### WORK TASK
Would you please return the lines of the material that contain the word "orange"?

### EXERCISE DATA
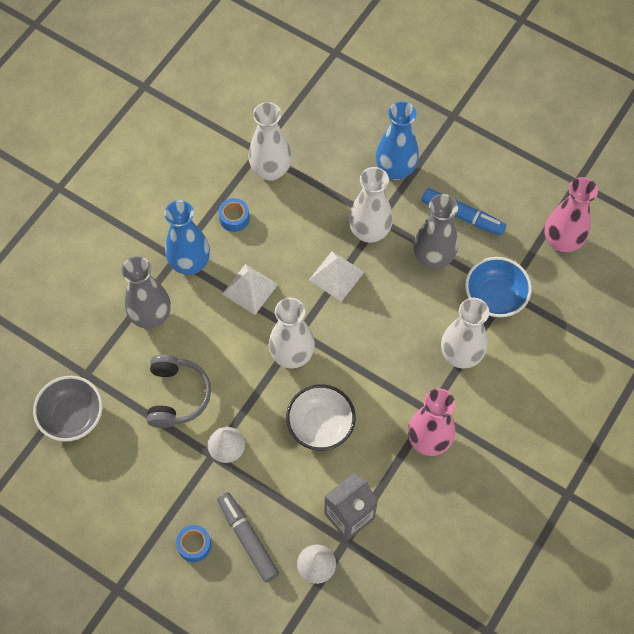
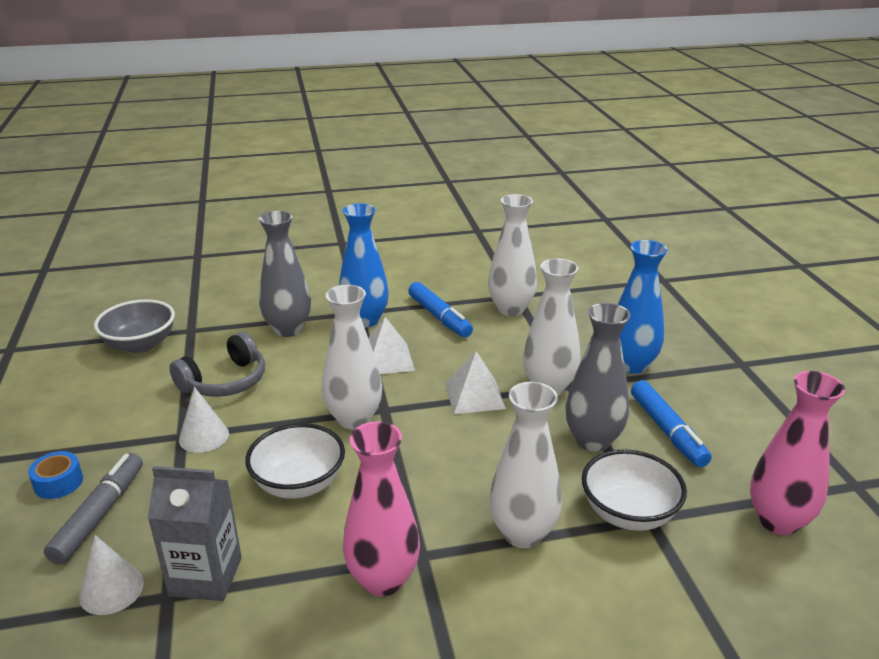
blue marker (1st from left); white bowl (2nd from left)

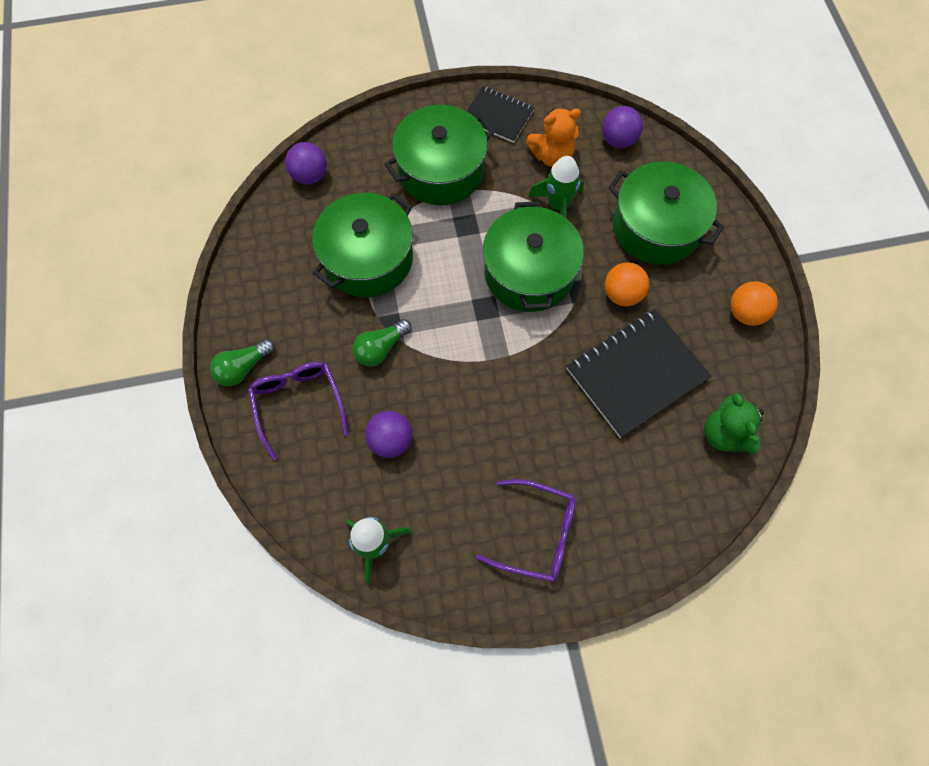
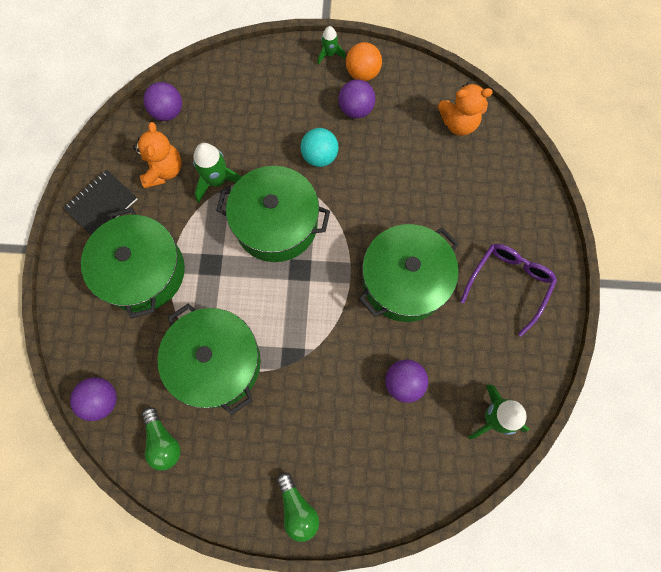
purple glasses (1st from left in the first image); green light bulb (1st from left); black notebook (2nd from left in the first image); turquoise ball; green pot (4th from left); orange teddy bear (2nd from left); green rocket (2nd from left); purple ball (3rd from left)

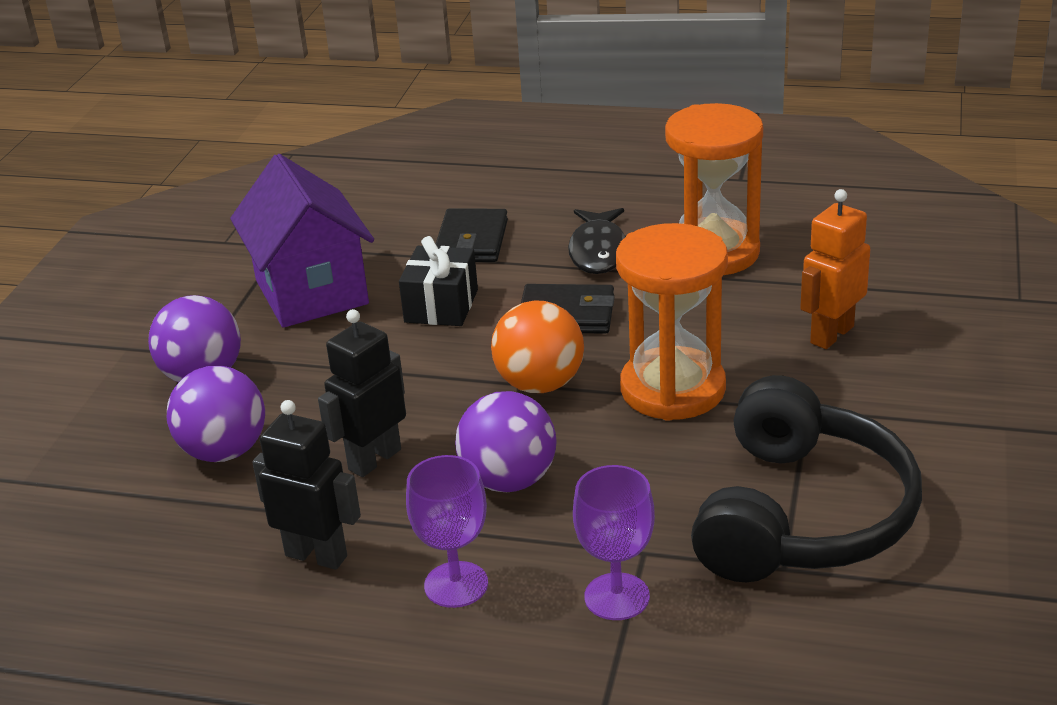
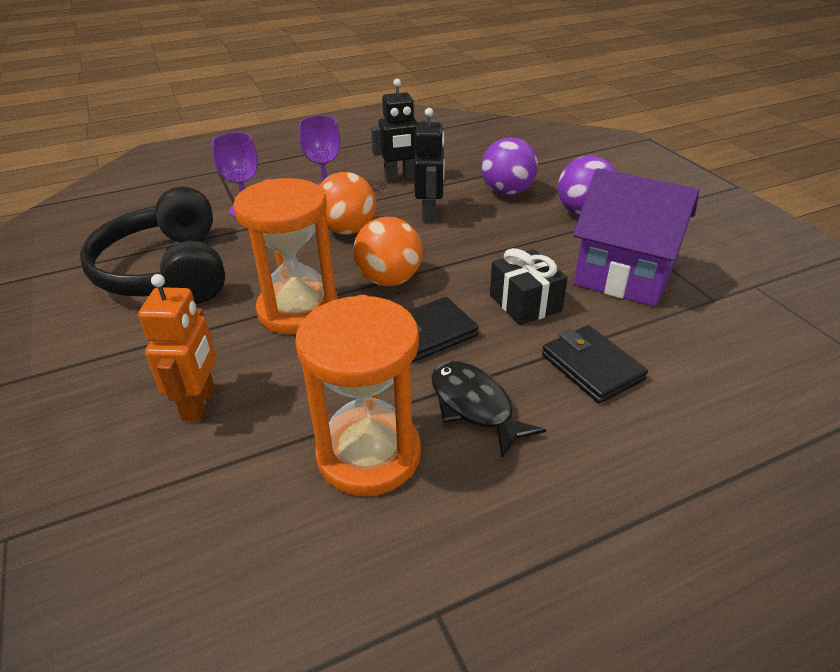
orange ball (1st from left)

### RESPONSE BELOW
purple glasses (1st from left in the first image); green light bulb (1st from left); black notebook (2nd from left in the first image); turquoise ball; green pot (4th from left); orange teddy bear (2nd from left); green rocket (2nd from left); purple ball (3rd from left)
orange ball (1st from left)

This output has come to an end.